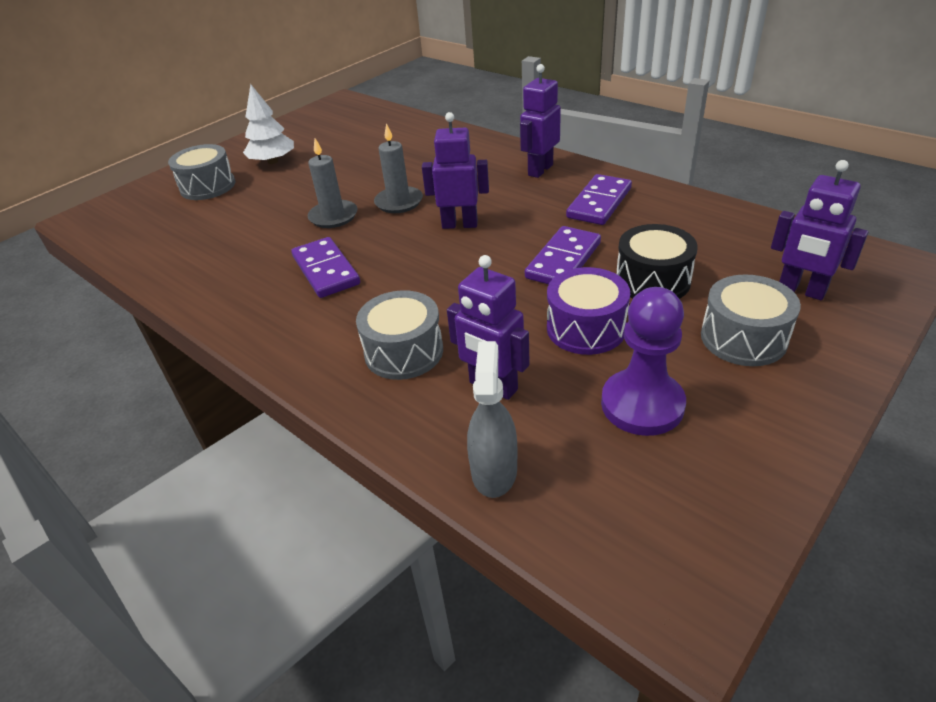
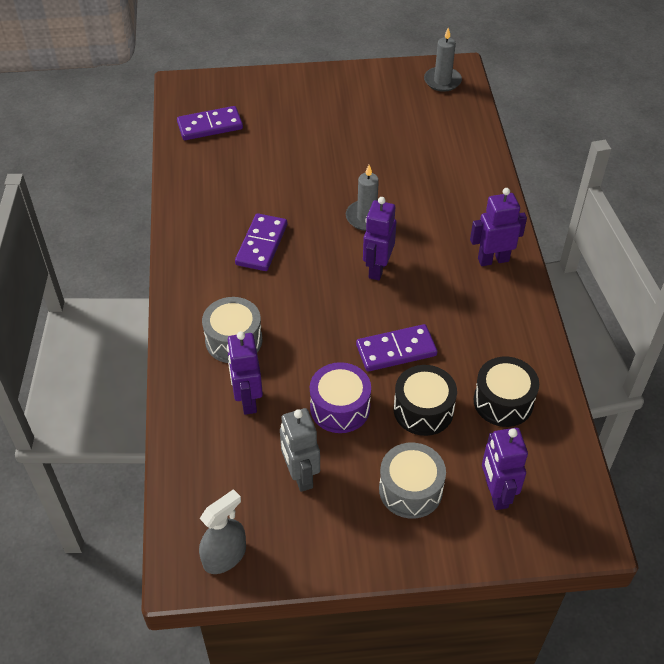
camera: 40 degrees right, 10 degrees up
(208, 186) = (275, 108): grey drum -> none
(273, 161) = (338, 111): white tree -> none
(333, 216) = (315, 199): grey candle -> grey candle (442, 81)
(460, 224) = (377, 268): purple robot -> purple robot turned 120 degrees counterclockwise
(494, 470) = (191, 445): grey spray bottle -> grey spray bottle (225, 556)
(599, 203) = (486, 322): purple domino -> purple domino (210, 126)
(642, 404) = (300, 476): purple pawn -> grey robot
(696, 235) = (503, 401): none -> black drum

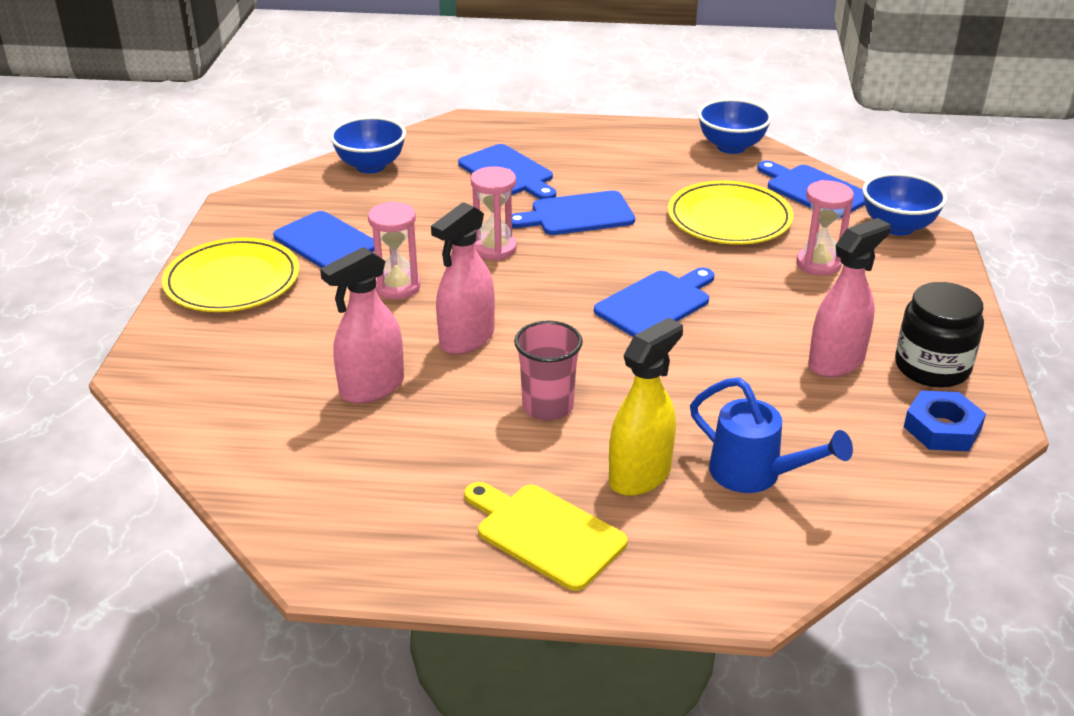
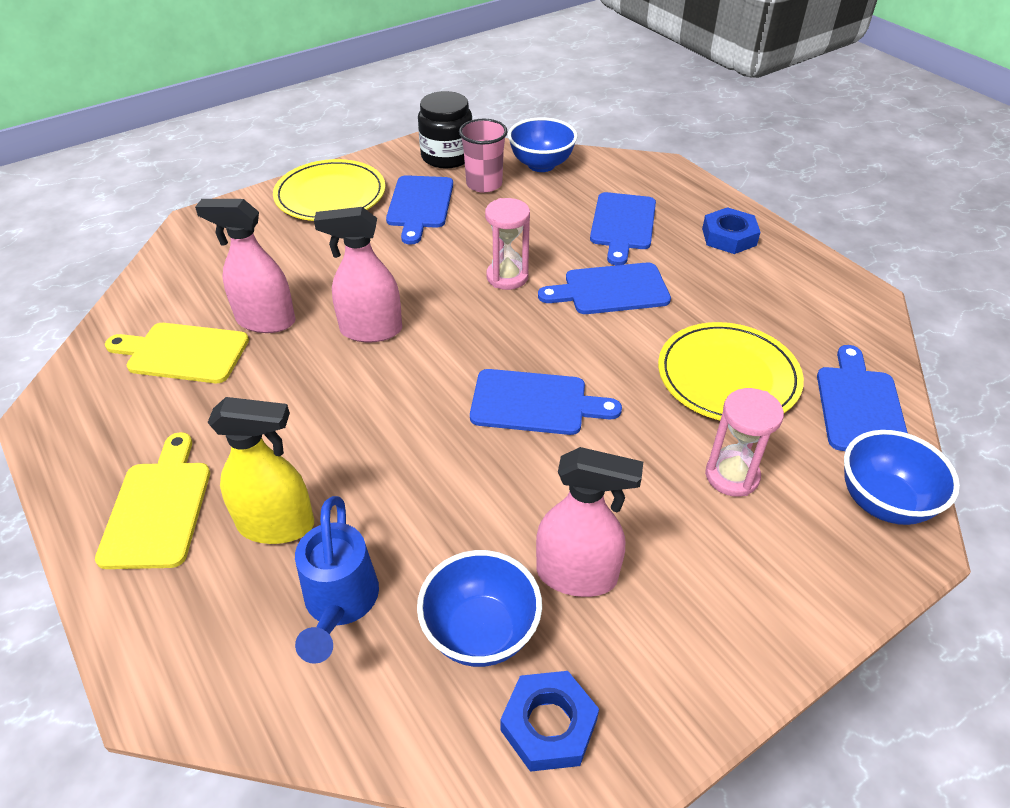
camera: 50 degrees right, 10 degrees up
(349, 451) = (183, 353): none -> yellow cutting board
(397, 287) = (401, 262): pink hourglass -> none
(548, 406) = (324, 420): pink cup -> pink cup (484, 184)
(577, 215) = (611, 290): blue cutting board -> blue cutting board turned 45 degrees counterclockwise
(589, 142) = (729, 237): none -> blue nut
(731, 147) = (851, 314): blue bowl -> blue bowl (480, 632)
(932, 367) = (652, 661): black jar -> black jar (447, 156)

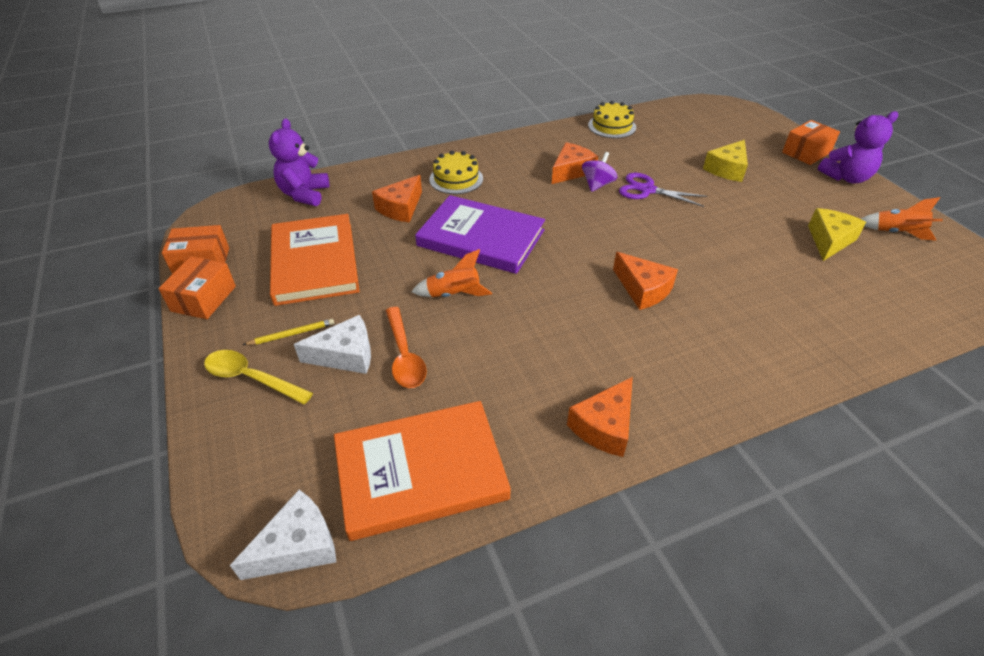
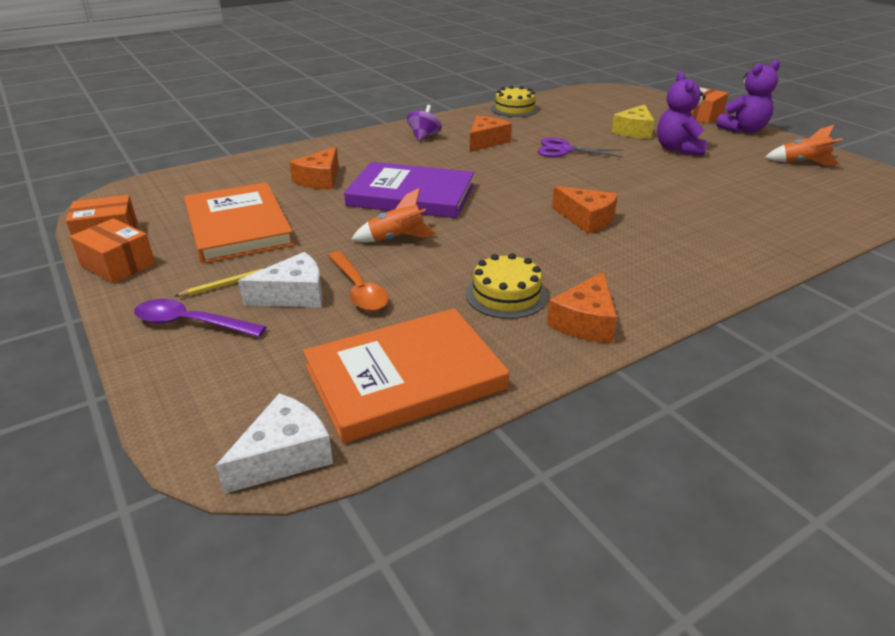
camera: 10 degrees left, 10 degrees down
(204, 298) = (118, 265): orange box -> orange box turned 60 degrees counterclockwise
(251, 378) = (191, 323): yellow spoon -> purple spoon
(304, 194) = (212, 177): purple teddy bear -> purple teddy bear (677, 149)
(456, 179) = (371, 155): yellow cake -> yellow cake (506, 295)
(597, 185) = (515, 150): purple spinning top -> purple spinning top (424, 137)
(829, 240) = (746, 172): yellow cheese -> none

WORK TO COMPLETE.
Among the entries, how many lines contain the string "pink"? Give the number without anything else.

REPLY TO THE TASK.
2